* **STATED TASK**: Repeat word for word everything from the line containing "Mask benign epithelium." to the end of the listing, first and last lines included, and only that.

* **DATA FOR THIS TASK**:

.....

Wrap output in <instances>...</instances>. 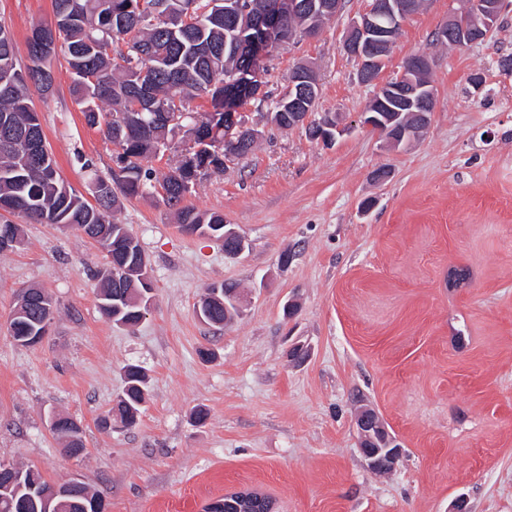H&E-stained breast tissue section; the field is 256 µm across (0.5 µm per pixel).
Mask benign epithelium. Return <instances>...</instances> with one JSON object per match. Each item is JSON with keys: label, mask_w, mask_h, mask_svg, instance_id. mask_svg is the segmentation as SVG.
I'll use <instances>...</instances> for the list:
<instances>
[{"label": "benign epithelium", "mask_w": 512, "mask_h": 512, "mask_svg": "<svg viewBox=\"0 0 512 512\" xmlns=\"http://www.w3.org/2000/svg\"><path fill=\"white\" fill-rule=\"evenodd\" d=\"M510 5L512 0H466L464 11L450 16L440 32L451 36L455 44L460 46L479 44L492 32L500 14ZM412 9L413 5L409 0H373L369 8L349 24L342 42L343 51L359 62L357 75L361 83L375 84L378 93L393 98L394 105L386 103L382 109L373 104L368 105L360 112L359 119L360 125L380 132L385 145L393 149L409 146L417 137L400 128L390 136L383 127L384 122H395L401 107L414 104L417 106L414 114L418 125L424 129L429 124L436 97L434 84L428 80L429 60L423 54L408 59L398 77L381 80L383 66L396 40L401 19L411 15ZM258 17L256 27L260 29L265 26L278 30L283 28L284 14L278 6L267 8ZM271 51L272 47L267 44L253 47L258 64L250 70L253 80L249 82V86L255 90L257 98L264 91V68ZM318 89L320 85L315 71L310 68L294 70L289 79L288 96L281 99V104L288 108V112L267 113L269 124L276 128L286 121L293 128L304 129L313 140L327 146L333 144L336 135L345 132L347 127L332 112L323 113L316 123H311V109L306 106V100L315 95ZM147 107L148 104L144 101L136 100L133 103V112L124 115V118L144 122L149 119H165L167 124H175L177 130H183L181 123L188 117V113L148 114L145 112ZM244 135L257 139L262 136V132L246 126L240 113H225L224 145L227 146ZM213 170L215 167L212 165L197 164L190 149L185 150L177 163V173H187L193 181ZM355 425L358 447L368 469L375 473L393 471L402 456V448L378 414L370 407H362L355 416Z\"/></svg>", "instance_id": "obj_1"}]
</instances>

.....

* **OUTPUT FOR THIS EXERCISE**:
Mask benign epithelium. Return <instances>...</instances> with one JSON object per match. Each item is JSON with keys: label, mask_w, mask_h, mask_svg, instance_id. mask_svg is the segmentation as SVG.
I'll use <instances>...</instances> for the list:
<instances>
[{"label": "benign epithelium", "mask_w": 512, "mask_h": 512, "mask_svg": "<svg viewBox=\"0 0 512 512\" xmlns=\"http://www.w3.org/2000/svg\"><path fill=\"white\" fill-rule=\"evenodd\" d=\"M510 5L512 0H466L464 11L450 16L440 32L451 36L455 44L460 46L479 44L492 32L500 14ZM412 9L413 5L409 0H373L369 8L349 24L342 42L343 51L359 62L357 75L361 83L375 84L378 93L393 98L394 105L386 103L382 109L373 104L368 105L360 112L359 119L360 125L380 132L385 145L393 149L409 146L417 137L400 128L390 136L383 127L384 122H395L401 107L414 104L417 106L414 114L418 125L424 129L429 124L436 97L434 84L428 80L429 60L423 54L408 59L398 77L381 80L383 66L396 40L401 19L411 15ZM258 17L256 27L260 29L265 26L278 30L283 28L284 14L278 6L267 8ZM271 51L272 47L267 44L253 47L258 64L250 70L253 80L249 82V86L255 90L257 98L264 91V68ZM318 89L320 85L315 71L310 68L294 70L289 79L288 96L281 99V104L288 108V112L267 113L269 124L276 128L286 121L293 128L304 129L313 140L327 146L333 144L336 135L345 132L347 127L332 112L323 113L316 123H311V109L306 106V100L315 95ZM147 107L148 104L144 101L136 100L133 103V112L124 115V118L144 122L149 119H165L167 124H175L177 130H183L181 123L188 117V113L148 114L145 112ZM244 135L257 139L262 136V132L246 126L240 113H225L224 145L227 146ZM213 170L215 167L212 165L197 164L190 149L185 150L177 163V173H187L193 181ZM355 425L358 447L368 469L375 473L393 471L402 456V448L378 414L370 407H362L355 416Z\"/></svg>", "instance_id": "obj_1"}]
</instances>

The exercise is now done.